Request — Rewrite the stretch of material from its start through the line containing "blue cross: moved 2 px right, 2 px down", replacing "orange rectangle" with "gray rectangle" and leaving everything else unchanged.

Material supplied —
--------------------------------

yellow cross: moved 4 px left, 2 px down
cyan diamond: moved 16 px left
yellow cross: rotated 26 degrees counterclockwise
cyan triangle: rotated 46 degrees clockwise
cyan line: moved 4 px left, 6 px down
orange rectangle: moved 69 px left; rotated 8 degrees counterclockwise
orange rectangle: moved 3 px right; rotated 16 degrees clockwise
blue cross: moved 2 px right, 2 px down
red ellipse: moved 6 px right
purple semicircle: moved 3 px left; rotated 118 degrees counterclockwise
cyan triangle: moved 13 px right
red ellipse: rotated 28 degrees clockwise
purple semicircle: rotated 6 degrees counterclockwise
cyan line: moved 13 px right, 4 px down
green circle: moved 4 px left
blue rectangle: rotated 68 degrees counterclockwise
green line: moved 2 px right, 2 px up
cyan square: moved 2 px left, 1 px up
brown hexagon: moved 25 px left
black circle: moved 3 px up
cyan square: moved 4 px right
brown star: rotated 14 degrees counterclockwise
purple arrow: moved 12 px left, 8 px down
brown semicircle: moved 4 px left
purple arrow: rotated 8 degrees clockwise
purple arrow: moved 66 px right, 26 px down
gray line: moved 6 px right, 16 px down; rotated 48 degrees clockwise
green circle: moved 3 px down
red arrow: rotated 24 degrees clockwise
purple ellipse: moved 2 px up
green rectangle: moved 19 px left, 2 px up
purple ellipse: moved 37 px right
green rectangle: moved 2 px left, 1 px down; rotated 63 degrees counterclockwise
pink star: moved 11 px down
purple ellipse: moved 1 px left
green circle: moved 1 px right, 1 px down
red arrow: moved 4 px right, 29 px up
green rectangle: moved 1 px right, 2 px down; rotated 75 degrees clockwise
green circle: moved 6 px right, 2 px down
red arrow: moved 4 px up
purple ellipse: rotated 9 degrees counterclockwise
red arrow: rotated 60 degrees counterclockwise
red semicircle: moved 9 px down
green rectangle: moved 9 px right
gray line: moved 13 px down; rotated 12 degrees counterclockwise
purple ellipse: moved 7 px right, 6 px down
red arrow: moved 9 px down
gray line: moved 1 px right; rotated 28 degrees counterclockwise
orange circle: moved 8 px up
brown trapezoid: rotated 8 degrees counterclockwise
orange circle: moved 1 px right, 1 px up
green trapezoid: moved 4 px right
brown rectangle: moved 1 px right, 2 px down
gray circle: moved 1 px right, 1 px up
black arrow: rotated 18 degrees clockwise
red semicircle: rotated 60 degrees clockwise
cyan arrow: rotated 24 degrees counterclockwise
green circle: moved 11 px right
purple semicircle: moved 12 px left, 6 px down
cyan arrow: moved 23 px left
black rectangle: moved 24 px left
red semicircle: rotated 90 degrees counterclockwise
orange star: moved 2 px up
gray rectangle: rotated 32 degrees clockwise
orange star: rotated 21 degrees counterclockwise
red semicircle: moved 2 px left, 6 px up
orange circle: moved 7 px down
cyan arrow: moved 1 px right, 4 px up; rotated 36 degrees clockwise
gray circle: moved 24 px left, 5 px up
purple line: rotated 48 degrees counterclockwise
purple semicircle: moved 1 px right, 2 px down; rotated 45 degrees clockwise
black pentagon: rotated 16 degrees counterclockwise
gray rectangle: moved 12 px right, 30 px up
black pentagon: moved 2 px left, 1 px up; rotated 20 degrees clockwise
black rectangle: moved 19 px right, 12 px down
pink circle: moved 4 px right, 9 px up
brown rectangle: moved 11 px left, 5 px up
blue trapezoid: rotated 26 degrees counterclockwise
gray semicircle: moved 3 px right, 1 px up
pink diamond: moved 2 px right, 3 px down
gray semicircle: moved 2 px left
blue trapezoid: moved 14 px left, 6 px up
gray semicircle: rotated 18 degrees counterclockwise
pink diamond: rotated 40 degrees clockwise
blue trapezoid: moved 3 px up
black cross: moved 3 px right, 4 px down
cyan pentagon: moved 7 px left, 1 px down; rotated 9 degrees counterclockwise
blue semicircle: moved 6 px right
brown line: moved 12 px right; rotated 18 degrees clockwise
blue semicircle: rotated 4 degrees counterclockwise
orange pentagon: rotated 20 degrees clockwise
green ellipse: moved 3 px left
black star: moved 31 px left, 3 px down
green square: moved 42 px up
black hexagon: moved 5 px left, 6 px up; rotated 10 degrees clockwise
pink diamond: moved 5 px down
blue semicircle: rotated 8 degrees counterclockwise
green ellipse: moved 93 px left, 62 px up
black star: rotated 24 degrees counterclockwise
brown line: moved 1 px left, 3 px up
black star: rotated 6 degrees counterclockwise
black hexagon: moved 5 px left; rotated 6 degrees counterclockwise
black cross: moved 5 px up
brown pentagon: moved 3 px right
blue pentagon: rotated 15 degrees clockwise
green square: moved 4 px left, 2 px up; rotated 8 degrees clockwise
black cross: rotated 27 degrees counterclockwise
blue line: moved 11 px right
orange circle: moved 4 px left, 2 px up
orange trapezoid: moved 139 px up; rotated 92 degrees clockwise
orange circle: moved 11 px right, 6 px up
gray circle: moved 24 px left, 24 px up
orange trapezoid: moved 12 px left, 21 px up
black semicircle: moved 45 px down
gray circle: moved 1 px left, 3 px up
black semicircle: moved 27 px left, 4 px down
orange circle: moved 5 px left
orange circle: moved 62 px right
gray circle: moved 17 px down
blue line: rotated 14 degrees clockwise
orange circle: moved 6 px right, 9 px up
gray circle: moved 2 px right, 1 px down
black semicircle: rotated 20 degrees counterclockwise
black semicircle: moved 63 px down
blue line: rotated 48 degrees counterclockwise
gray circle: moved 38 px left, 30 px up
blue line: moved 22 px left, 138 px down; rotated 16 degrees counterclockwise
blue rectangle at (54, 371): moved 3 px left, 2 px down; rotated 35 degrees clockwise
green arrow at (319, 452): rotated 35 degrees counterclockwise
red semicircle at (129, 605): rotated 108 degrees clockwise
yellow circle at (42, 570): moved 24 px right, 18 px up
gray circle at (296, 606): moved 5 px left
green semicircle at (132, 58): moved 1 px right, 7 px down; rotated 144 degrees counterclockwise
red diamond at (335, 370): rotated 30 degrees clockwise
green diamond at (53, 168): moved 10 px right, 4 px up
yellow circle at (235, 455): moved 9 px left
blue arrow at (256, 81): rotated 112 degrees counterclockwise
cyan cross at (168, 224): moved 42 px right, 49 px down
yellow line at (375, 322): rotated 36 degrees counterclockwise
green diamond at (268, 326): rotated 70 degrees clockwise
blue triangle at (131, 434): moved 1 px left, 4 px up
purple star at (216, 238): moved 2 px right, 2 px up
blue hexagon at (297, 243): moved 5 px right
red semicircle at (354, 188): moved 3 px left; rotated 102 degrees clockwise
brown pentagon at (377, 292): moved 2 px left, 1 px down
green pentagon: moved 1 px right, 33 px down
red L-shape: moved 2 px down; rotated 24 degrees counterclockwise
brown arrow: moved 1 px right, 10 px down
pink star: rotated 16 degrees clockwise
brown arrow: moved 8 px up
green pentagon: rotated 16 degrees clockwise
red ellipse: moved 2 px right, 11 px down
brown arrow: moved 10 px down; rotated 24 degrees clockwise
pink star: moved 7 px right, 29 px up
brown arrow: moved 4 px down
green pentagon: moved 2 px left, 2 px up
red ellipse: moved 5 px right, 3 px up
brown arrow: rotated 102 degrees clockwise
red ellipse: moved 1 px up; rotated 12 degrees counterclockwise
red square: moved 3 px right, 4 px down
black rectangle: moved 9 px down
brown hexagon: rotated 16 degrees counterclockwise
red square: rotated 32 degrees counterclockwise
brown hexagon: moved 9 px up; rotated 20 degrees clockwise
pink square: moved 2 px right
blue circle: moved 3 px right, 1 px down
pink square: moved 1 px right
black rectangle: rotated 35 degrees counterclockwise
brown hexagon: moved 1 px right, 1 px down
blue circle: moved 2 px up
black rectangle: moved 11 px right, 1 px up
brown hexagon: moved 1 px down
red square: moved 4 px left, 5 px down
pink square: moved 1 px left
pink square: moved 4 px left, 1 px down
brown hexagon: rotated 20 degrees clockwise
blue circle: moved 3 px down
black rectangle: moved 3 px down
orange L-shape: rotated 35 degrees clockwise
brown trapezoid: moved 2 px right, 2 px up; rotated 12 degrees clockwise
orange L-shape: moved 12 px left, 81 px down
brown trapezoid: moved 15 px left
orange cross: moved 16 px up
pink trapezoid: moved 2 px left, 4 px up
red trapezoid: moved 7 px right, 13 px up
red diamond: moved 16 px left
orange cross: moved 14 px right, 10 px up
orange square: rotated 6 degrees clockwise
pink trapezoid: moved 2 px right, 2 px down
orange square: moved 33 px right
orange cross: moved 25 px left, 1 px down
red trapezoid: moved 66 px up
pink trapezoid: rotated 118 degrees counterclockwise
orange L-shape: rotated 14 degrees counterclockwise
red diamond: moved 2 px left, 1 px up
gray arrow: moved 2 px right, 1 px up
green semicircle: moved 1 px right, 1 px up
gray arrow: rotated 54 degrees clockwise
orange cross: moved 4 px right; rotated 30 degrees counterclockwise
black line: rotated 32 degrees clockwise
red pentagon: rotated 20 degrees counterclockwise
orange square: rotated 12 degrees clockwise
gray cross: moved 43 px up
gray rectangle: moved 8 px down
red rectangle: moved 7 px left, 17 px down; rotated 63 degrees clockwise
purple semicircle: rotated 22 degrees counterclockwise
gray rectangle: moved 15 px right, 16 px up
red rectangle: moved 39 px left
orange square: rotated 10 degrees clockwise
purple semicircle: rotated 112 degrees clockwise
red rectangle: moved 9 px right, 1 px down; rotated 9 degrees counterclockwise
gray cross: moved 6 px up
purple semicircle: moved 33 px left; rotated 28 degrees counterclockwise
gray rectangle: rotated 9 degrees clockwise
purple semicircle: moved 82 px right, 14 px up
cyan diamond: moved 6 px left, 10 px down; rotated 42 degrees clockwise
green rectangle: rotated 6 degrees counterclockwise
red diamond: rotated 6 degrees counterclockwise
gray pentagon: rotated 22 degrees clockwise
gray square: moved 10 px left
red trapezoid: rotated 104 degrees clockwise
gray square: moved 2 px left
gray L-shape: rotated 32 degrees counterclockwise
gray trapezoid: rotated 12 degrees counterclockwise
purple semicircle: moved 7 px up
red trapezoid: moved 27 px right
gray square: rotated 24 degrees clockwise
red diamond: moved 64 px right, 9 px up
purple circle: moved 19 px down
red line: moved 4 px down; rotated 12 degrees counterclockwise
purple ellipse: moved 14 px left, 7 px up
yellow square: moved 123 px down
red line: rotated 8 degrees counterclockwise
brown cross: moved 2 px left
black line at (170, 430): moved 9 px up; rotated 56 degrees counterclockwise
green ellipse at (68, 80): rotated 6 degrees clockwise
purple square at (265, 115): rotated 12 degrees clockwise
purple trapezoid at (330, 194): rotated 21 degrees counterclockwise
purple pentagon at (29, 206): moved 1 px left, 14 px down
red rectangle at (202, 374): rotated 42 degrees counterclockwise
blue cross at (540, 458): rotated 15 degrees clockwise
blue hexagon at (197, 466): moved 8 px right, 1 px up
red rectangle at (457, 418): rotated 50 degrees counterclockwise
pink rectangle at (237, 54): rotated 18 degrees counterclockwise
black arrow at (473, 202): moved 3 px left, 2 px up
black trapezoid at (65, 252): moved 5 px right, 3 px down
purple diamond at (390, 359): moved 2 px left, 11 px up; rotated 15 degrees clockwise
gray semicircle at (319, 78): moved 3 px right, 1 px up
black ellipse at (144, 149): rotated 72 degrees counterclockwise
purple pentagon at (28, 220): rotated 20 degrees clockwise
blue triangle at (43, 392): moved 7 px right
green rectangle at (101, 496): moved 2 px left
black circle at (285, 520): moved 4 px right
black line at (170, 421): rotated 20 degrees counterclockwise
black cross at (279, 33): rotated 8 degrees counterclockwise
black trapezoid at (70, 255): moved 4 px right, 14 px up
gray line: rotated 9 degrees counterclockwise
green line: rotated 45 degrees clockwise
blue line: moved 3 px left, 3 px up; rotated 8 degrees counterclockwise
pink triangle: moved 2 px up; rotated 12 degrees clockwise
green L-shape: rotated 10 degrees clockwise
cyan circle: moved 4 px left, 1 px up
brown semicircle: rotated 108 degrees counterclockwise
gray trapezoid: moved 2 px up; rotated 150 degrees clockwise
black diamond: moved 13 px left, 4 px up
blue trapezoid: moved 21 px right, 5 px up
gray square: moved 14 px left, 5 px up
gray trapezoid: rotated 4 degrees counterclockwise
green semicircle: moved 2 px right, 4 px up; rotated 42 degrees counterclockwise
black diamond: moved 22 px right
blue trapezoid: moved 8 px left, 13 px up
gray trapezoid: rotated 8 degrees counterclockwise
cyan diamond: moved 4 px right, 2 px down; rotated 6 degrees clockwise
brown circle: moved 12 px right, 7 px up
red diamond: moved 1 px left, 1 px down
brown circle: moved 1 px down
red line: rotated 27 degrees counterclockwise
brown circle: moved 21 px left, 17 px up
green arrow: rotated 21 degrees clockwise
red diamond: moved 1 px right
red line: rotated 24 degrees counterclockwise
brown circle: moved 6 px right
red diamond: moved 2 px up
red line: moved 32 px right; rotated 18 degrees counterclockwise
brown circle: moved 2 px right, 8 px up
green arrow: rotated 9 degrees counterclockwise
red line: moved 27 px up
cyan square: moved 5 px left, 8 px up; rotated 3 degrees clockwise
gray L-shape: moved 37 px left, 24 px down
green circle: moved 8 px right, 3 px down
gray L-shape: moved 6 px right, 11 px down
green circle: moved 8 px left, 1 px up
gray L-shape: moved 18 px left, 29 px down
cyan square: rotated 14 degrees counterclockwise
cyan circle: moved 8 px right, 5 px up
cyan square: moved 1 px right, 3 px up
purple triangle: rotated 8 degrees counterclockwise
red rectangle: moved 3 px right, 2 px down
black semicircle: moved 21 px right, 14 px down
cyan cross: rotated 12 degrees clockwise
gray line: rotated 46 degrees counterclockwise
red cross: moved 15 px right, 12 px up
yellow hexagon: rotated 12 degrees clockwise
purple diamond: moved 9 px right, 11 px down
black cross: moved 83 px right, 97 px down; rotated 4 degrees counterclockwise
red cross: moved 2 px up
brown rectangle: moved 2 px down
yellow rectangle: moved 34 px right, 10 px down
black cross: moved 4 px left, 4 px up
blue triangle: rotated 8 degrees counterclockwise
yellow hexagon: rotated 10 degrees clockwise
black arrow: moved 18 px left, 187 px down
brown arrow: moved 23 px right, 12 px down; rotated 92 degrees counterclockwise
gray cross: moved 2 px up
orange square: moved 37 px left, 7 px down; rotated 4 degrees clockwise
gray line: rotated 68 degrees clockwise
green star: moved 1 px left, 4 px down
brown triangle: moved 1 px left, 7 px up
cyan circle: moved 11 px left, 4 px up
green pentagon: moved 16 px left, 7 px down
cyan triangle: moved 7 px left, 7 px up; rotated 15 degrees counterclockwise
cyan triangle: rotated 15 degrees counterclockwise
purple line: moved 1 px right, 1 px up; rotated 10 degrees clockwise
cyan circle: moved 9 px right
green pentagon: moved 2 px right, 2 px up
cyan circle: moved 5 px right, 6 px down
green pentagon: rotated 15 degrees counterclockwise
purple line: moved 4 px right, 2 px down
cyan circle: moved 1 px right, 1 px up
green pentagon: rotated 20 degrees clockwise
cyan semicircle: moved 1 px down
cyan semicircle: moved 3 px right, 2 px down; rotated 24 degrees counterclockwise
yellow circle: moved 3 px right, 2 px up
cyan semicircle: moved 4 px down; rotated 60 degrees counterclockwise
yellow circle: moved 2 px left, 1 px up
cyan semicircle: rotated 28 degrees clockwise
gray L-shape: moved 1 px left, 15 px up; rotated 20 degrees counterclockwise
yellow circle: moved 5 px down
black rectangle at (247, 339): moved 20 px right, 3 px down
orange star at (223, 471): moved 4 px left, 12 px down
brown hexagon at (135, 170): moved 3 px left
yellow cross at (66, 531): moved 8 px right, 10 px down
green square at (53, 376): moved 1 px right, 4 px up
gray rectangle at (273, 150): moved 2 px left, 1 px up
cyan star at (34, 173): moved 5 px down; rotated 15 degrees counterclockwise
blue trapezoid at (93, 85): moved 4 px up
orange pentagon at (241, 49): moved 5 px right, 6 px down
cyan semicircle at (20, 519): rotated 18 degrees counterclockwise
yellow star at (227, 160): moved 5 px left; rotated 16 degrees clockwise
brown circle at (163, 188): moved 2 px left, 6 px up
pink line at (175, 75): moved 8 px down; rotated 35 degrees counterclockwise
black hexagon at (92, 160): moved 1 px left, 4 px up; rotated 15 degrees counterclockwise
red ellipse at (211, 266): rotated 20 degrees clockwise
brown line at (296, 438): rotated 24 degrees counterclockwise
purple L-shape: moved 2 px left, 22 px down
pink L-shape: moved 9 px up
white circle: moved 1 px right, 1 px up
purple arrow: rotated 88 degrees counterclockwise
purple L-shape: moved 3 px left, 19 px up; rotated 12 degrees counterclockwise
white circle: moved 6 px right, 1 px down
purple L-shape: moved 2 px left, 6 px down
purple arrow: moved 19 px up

--------------------------------

Result of this task —
yellow cross: moved 4 px left, 2 px down
cyan diamond: moved 16 px left
yellow cross: rotated 26 degrees counterclockwise
cyan triangle: rotated 46 degrees clockwise
cyan line: moved 4 px left, 6 px down
gray rectangle: moved 69 px left; rotated 8 degrees counterclockwise
gray rectangle: moved 3 px right; rotated 16 degrees clockwise
blue cross: moved 2 px right, 2 px down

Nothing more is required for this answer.